- _EXERCISE OBJECTIVE_
Starting with the line containing "Q8: PNP S8550" and going on through the line containing "R103: none -> 1M (+9V, VB2)", return the lines of the data below exactly, and only those.

(Data extracted from a collection)
══════════════════════════════

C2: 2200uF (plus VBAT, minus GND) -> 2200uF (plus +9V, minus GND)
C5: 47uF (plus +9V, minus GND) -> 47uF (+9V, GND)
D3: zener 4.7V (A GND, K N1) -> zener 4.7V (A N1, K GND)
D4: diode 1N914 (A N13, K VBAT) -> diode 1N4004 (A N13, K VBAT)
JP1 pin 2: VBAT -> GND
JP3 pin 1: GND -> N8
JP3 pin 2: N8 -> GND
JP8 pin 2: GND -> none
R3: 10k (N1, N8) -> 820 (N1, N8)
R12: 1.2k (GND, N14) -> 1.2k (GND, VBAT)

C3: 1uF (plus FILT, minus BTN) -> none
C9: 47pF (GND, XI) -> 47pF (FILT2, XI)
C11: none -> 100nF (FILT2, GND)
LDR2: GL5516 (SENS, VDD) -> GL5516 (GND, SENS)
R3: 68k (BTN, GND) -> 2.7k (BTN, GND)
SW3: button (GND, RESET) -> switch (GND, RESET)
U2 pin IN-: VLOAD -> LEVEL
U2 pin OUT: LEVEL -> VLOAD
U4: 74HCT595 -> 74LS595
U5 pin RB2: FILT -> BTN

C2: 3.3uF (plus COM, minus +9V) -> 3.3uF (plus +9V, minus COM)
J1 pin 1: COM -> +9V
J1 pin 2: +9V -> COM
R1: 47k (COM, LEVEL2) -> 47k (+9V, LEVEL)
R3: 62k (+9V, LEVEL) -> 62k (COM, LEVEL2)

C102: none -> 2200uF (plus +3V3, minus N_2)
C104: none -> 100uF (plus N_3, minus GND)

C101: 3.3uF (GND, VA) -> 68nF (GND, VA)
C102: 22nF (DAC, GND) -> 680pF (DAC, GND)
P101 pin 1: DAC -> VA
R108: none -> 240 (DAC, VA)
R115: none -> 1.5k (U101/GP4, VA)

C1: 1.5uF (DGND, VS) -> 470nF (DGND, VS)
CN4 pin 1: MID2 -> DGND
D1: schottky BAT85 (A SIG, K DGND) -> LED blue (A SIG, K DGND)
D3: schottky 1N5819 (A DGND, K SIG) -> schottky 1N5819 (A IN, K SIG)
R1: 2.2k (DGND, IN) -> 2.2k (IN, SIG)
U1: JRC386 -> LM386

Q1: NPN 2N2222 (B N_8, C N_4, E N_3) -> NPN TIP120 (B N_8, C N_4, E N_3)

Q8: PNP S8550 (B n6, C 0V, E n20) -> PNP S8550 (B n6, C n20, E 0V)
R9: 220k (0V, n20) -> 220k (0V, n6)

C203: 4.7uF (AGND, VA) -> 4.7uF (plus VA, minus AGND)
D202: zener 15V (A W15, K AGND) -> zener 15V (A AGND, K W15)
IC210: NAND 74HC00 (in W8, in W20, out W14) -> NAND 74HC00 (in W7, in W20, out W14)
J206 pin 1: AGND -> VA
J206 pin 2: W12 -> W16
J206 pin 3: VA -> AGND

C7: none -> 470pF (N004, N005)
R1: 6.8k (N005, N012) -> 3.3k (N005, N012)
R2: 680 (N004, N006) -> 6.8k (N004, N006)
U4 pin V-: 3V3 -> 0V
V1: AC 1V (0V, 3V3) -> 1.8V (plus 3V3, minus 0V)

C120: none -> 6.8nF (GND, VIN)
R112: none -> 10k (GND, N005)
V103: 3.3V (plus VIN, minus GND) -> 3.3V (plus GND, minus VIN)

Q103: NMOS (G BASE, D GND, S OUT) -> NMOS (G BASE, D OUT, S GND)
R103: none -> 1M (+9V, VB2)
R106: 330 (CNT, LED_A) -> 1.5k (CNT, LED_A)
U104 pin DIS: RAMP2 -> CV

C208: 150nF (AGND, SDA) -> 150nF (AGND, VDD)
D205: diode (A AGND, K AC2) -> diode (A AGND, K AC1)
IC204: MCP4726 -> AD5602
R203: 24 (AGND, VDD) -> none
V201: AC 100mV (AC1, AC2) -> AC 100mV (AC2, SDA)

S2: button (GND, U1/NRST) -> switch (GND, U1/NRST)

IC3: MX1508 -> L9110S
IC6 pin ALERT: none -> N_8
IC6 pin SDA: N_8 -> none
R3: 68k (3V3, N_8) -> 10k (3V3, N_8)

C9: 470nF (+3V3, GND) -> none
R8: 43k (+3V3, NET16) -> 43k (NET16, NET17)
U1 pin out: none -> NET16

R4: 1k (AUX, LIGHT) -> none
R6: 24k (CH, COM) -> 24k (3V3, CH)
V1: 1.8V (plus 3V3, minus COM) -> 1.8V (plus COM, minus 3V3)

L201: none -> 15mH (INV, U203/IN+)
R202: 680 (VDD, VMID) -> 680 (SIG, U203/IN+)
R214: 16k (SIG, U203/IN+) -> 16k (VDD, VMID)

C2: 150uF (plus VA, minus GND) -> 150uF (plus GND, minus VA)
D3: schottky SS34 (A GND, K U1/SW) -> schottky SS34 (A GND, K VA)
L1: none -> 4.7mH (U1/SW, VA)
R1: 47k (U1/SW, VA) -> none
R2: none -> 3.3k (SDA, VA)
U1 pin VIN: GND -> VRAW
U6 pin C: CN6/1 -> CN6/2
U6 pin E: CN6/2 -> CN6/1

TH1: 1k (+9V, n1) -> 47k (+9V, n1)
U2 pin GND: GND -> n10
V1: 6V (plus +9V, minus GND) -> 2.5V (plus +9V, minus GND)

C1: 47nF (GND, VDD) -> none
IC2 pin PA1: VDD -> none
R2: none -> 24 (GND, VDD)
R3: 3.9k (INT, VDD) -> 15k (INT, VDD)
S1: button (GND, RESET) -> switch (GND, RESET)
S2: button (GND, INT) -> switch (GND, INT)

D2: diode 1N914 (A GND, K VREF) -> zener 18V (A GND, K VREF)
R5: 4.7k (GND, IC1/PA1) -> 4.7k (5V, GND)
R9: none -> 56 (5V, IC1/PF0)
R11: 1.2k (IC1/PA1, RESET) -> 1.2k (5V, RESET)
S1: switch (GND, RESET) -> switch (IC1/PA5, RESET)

══════════════════════════════

- _RESULT OF THE EXERCISE_
Q8: PNP S8550 (B n6, C 0V, E n20) -> PNP S8550 (B n6, C n20, E 0V)
R9: 220k (0V, n20) -> 220k (0V, n6)

C203: 4.7uF (AGND, VA) -> 4.7uF (plus VA, minus AGND)
D202: zener 15V (A W15, K AGND) -> zener 15V (A AGND, K W15)
IC210: NAND 74HC00 (in W8, in W20, out W14) -> NAND 74HC00 (in W7, in W20, out W14)
J206 pin 1: AGND -> VA
J206 pin 2: W12 -> W16
J206 pin 3: VA -> AGND

C7: none -> 470pF (N004, N005)
R1: 6.8k (N005, N012) -> 3.3k (N005, N012)
R2: 680 (N004, N006) -> 6.8k (N004, N006)
U4 pin V-: 3V3 -> 0V
V1: AC 1V (0V, 3V3) -> 1.8V (plus 3V3, minus 0V)

C120: none -> 6.8nF (GND, VIN)
R112: none -> 10k (GND, N005)
V103: 3.3V (plus VIN, minus GND) -> 3.3V (plus GND, minus VIN)

Q103: NMOS (G BASE, D GND, S OUT) -> NMOS (G BASE, D OUT, S GND)
R103: none -> 1M (+9V, VB2)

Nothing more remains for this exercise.